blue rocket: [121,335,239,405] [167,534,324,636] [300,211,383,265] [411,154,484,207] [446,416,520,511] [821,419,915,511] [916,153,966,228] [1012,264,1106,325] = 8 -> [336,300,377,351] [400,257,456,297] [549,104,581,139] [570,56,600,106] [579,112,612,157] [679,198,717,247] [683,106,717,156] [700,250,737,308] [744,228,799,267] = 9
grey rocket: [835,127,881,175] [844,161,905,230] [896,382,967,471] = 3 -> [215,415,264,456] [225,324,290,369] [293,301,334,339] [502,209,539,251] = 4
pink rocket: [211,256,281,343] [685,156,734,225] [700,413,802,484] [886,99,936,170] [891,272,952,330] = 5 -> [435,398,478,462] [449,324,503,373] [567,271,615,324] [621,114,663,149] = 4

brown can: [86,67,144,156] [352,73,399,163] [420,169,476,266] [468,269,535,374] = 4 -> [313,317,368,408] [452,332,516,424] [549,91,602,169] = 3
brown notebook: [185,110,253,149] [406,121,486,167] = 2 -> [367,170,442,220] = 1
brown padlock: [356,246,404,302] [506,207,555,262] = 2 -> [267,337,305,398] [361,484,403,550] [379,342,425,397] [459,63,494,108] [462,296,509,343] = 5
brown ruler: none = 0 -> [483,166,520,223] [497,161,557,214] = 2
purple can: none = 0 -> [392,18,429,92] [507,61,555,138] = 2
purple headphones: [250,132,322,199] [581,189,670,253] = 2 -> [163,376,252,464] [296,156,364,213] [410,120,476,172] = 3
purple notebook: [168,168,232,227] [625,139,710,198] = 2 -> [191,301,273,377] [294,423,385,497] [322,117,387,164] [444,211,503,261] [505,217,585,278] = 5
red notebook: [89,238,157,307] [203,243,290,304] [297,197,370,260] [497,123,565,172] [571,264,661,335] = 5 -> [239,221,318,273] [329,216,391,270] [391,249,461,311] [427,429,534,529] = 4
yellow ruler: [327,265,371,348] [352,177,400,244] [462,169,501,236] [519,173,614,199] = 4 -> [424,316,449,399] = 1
+ + + + +
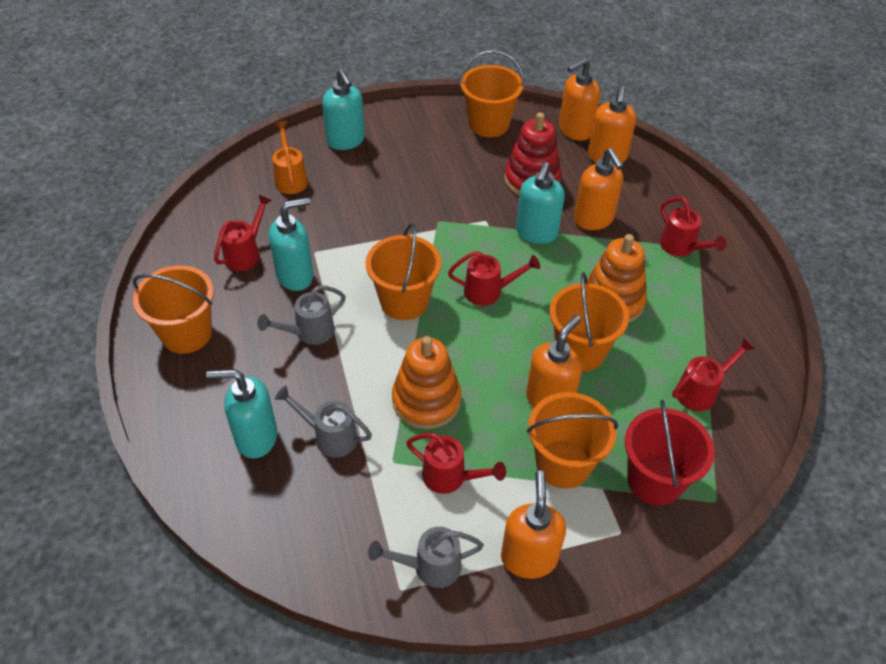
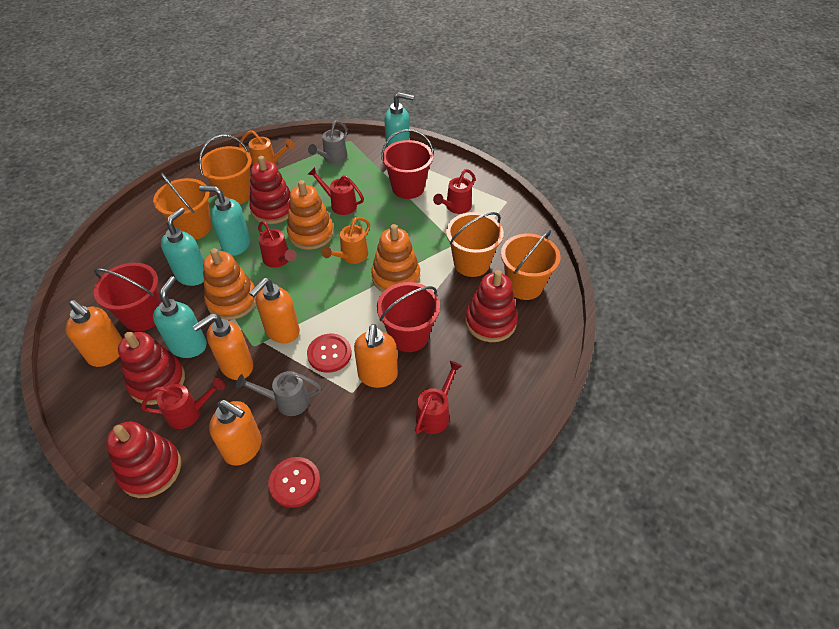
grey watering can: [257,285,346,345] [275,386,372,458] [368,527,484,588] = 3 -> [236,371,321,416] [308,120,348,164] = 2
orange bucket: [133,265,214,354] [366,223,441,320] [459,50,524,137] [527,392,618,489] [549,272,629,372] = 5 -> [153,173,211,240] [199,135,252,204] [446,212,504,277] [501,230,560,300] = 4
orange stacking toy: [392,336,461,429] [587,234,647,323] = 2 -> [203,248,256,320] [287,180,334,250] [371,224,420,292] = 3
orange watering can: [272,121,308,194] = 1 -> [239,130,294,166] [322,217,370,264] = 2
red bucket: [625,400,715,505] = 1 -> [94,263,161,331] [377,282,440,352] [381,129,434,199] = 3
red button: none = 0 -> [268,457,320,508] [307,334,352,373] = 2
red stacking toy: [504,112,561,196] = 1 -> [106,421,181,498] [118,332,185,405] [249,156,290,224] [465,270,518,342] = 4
+ + + + +
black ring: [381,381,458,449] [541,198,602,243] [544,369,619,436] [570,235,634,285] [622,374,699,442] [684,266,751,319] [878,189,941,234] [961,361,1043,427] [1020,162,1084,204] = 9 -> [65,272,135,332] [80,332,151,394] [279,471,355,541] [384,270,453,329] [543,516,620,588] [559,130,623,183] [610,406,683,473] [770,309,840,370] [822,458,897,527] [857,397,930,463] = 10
+ + + + +
WHAT YOU SHOULD DO: Give back exactly the lines above, from the line containing "purple notebook: [168,168,232,227]" through the line containing "yellow ruler: [327,265,371,348]", with both end lines and nothing more.

ANSWER TO THIS TASK:
purple notebook: [168,168,232,227] [625,139,710,198] = 2 -> [191,301,273,377] [294,423,385,497] [322,117,387,164] [444,211,503,261] [505,217,585,278] = 5
red notebook: [89,238,157,307] [203,243,290,304] [297,197,370,260] [497,123,565,172] [571,264,661,335] = 5 -> [239,221,318,273] [329,216,391,270] [391,249,461,311] [427,429,534,529] = 4
yellow ruler: [327,265,371,348] [352,177,400,244] [462,169,501,236] [519,173,614,199] = 4 -> [424,316,449,399] = 1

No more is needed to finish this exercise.